Activity: Return, word for word, only the lines of the data below that lie between the line with "brown pan: 4 -> 2" and the line with "turquoise mushroom: 6 -> 7", those two lines included.

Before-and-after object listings
┏━━
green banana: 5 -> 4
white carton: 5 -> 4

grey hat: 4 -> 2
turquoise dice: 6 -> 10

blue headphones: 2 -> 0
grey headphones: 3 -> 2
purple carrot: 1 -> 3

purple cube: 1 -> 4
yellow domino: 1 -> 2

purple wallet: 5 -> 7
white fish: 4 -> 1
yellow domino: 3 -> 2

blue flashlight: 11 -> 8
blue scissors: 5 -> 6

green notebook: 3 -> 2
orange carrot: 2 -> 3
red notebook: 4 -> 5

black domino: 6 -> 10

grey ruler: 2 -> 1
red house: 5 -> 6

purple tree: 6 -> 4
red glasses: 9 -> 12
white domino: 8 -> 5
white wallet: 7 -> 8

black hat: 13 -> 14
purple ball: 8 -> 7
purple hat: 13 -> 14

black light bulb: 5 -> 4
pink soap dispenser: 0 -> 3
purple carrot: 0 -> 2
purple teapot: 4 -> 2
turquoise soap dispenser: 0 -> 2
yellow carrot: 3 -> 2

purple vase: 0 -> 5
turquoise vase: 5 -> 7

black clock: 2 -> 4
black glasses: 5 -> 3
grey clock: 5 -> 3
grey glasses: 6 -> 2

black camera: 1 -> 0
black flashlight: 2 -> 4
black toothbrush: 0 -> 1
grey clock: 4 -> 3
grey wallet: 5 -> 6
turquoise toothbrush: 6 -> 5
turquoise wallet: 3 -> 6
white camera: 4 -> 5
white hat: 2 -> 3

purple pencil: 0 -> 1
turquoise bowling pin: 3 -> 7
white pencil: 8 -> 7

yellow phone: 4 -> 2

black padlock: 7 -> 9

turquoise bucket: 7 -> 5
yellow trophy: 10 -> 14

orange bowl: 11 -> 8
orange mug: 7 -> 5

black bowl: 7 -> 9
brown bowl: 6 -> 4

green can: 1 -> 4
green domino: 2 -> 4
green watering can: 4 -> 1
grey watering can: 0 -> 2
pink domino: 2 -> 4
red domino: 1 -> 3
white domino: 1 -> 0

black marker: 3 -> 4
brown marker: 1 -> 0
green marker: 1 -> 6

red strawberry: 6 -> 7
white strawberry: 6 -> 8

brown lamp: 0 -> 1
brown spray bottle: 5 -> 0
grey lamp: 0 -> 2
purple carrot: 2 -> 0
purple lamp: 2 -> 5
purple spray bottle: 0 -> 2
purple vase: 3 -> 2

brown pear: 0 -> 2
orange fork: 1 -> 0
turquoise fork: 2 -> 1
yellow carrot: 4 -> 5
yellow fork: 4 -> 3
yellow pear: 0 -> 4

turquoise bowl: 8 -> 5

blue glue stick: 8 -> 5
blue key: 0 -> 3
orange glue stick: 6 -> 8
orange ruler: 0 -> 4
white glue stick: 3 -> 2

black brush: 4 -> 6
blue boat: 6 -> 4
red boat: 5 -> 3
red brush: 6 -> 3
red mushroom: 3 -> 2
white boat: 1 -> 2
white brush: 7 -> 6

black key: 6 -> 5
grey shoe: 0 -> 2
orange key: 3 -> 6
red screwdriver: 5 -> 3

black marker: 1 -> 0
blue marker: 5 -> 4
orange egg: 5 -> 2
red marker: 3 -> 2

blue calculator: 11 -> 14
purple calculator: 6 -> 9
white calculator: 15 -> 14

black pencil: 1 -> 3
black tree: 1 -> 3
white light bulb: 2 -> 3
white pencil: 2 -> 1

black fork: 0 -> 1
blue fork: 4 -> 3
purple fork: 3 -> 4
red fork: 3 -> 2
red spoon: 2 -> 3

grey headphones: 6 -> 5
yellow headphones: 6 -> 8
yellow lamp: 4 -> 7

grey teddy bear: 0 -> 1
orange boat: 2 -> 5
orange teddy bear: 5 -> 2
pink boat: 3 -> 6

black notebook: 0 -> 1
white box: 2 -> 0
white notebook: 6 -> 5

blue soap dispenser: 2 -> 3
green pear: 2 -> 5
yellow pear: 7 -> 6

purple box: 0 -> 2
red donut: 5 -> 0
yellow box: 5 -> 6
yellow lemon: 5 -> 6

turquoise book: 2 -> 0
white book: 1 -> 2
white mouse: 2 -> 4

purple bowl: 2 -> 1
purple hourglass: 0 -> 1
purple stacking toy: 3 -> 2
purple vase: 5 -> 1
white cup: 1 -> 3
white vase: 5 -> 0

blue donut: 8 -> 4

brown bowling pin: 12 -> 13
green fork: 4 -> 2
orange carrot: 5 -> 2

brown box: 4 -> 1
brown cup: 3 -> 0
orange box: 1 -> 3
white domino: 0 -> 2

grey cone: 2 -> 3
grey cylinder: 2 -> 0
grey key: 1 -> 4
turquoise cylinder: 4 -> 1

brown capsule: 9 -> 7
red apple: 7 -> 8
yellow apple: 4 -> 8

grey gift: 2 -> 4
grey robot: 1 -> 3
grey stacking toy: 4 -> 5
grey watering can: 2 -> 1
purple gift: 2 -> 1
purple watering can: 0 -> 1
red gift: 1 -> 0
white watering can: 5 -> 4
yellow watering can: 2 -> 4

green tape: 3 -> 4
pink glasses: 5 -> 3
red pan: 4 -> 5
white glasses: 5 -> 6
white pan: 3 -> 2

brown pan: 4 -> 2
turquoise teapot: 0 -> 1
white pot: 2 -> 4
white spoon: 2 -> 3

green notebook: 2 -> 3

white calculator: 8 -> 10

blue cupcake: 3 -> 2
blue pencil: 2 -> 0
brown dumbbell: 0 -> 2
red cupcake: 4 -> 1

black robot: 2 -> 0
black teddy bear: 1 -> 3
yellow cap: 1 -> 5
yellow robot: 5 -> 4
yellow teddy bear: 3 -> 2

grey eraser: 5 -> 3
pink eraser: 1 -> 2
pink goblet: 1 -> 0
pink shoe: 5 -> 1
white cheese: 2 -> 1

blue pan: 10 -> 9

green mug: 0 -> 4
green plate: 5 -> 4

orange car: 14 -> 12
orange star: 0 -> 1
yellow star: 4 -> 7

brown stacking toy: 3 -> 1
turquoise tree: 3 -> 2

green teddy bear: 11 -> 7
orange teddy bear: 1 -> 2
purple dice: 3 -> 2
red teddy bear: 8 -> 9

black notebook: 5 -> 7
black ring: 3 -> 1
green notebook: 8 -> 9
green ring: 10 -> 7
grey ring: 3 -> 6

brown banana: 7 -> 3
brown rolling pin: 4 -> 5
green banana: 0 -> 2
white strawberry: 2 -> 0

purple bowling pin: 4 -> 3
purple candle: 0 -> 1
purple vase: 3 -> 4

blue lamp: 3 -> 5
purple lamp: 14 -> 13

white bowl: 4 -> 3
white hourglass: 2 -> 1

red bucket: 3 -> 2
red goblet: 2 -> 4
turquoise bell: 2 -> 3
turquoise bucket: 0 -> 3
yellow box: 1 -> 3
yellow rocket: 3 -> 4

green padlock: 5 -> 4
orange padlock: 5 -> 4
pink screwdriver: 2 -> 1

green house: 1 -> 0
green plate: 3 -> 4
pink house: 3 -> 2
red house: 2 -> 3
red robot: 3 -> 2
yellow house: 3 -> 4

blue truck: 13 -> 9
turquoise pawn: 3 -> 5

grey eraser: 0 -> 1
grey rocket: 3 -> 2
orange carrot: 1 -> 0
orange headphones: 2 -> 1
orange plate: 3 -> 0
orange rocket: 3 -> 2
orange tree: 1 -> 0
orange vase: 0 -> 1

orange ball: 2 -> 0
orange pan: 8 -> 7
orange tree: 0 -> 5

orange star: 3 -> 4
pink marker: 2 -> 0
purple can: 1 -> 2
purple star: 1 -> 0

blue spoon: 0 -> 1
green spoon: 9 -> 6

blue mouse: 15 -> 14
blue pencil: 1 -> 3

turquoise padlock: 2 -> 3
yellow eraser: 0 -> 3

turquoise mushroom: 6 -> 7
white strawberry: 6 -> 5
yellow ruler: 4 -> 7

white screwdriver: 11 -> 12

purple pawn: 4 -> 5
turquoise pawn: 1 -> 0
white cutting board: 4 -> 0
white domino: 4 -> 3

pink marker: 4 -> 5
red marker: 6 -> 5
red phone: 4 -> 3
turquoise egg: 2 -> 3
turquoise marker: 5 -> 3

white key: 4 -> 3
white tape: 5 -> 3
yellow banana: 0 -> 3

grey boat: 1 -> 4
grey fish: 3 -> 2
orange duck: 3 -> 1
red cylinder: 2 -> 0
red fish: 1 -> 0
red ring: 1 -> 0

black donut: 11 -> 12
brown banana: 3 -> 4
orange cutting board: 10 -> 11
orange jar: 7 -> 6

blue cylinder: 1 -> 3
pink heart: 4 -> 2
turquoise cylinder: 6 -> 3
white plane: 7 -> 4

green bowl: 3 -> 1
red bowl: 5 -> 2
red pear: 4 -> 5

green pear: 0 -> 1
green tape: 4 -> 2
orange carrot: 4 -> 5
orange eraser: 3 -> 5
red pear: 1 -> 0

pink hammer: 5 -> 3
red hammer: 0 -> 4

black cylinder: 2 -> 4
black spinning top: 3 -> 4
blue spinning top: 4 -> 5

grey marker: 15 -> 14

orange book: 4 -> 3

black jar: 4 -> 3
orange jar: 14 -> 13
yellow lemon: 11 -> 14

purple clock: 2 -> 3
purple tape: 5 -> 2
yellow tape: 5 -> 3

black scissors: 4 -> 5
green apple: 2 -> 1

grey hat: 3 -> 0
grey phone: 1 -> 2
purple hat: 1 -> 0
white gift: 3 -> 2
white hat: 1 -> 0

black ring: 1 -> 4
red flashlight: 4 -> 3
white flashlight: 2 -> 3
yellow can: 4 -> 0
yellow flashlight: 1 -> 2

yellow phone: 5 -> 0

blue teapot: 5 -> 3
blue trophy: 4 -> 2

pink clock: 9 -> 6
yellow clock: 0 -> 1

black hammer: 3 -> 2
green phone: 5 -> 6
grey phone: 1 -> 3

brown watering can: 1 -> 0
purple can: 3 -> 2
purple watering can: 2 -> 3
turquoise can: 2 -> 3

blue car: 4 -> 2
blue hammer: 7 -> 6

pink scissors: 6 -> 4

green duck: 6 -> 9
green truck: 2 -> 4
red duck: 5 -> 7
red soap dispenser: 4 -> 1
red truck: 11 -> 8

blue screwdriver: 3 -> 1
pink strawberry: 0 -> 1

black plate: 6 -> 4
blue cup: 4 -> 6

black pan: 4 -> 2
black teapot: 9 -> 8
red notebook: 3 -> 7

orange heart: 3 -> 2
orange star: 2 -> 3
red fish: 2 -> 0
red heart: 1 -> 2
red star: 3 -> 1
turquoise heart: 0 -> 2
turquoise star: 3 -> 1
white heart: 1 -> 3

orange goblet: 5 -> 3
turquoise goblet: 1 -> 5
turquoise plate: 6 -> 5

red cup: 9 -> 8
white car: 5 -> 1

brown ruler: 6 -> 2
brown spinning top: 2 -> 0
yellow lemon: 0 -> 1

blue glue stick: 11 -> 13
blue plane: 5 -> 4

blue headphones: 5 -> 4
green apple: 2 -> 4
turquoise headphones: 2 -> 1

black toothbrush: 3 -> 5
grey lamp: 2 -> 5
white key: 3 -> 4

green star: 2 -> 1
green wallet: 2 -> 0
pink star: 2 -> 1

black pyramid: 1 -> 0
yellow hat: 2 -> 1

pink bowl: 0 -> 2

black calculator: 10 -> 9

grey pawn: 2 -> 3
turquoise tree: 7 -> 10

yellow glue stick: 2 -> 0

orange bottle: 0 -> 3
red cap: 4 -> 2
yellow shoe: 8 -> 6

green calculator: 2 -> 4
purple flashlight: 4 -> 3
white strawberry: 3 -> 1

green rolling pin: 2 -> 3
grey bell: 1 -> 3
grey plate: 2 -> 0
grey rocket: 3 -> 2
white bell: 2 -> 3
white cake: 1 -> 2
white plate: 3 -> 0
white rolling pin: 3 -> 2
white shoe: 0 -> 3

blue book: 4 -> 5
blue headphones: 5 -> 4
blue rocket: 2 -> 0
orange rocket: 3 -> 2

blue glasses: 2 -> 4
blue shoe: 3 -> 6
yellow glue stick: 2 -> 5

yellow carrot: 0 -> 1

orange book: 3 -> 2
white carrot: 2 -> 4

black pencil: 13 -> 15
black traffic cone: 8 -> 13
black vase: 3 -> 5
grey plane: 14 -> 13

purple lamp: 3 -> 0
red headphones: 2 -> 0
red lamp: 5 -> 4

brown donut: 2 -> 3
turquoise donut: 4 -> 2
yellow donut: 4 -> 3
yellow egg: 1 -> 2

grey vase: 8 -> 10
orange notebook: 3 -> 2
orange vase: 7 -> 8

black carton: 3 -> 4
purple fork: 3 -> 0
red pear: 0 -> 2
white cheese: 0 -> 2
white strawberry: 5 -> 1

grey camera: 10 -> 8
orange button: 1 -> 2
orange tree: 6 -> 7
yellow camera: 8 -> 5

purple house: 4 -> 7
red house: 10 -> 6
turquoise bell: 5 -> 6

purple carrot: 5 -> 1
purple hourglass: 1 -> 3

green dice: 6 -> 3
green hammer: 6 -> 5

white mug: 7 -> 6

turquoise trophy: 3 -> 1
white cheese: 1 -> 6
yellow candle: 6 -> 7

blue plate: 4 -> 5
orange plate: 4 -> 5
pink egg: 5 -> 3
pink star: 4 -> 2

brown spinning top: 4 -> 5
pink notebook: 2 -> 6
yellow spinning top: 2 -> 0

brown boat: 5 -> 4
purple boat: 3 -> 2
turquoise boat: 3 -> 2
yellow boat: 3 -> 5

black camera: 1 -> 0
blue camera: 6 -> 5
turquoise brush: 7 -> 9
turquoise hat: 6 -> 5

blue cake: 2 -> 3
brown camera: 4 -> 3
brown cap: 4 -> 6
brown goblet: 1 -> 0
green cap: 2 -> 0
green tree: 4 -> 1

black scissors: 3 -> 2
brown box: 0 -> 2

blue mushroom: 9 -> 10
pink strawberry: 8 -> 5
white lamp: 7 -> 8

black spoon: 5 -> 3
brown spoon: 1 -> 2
┗━━
The answer:
brown pan: 4 -> 2
turquoise teapot: 0 -> 1
white pot: 2 -> 4
white spoon: 2 -> 3

green notebook: 2 -> 3

white calculator: 8 -> 10

blue cupcake: 3 -> 2
blue pencil: 2 -> 0
brown dumbbell: 0 -> 2
red cupcake: 4 -> 1

black robot: 2 -> 0
black teddy bear: 1 -> 3
yellow cap: 1 -> 5
yellow robot: 5 -> 4
yellow teddy bear: 3 -> 2

grey eraser: 5 -> 3
pink eraser: 1 -> 2
pink goblet: 1 -> 0
pink shoe: 5 -> 1
white cheese: 2 -> 1

blue pan: 10 -> 9

green mug: 0 -> 4
green plate: 5 -> 4

orange car: 14 -> 12
orange star: 0 -> 1
yellow star: 4 -> 7

brown stacking toy: 3 -> 1
turquoise tree: 3 -> 2

green teddy bear: 11 -> 7
orange teddy bear: 1 -> 2
purple dice: 3 -> 2
red teddy bear: 8 -> 9

black notebook: 5 -> 7
black ring: 3 -> 1
green notebook: 8 -> 9
green ring: 10 -> 7
grey ring: 3 -> 6

brown banana: 7 -> 3
brown rolling pin: 4 -> 5
green banana: 0 -> 2
white strawberry: 2 -> 0

purple bowling pin: 4 -> 3
purple candle: 0 -> 1
purple vase: 3 -> 4

blue lamp: 3 -> 5
purple lamp: 14 -> 13

white bowl: 4 -> 3
white hourglass: 2 -> 1

red bucket: 3 -> 2
red goblet: 2 -> 4
turquoise bell: 2 -> 3
turquoise bucket: 0 -> 3
yellow box: 1 -> 3
yellow rocket: 3 -> 4

green padlock: 5 -> 4
orange padlock: 5 -> 4
pink screwdriver: 2 -> 1

green house: 1 -> 0
green plate: 3 -> 4
pink house: 3 -> 2
red house: 2 -> 3
red robot: 3 -> 2
yellow house: 3 -> 4

blue truck: 13 -> 9
turquoise pawn: 3 -> 5

grey eraser: 0 -> 1
grey rocket: 3 -> 2
orange carrot: 1 -> 0
orange headphones: 2 -> 1
orange plate: 3 -> 0
orange rocket: 3 -> 2
orange tree: 1 -> 0
orange vase: 0 -> 1

orange ball: 2 -> 0
orange pan: 8 -> 7
orange tree: 0 -> 5

orange star: 3 -> 4
pink marker: 2 -> 0
purple can: 1 -> 2
purple star: 1 -> 0

blue spoon: 0 -> 1
green spoon: 9 -> 6

blue mouse: 15 -> 14
blue pencil: 1 -> 3

turquoise padlock: 2 -> 3
yellow eraser: 0 -> 3

turquoise mushroom: 6 -> 7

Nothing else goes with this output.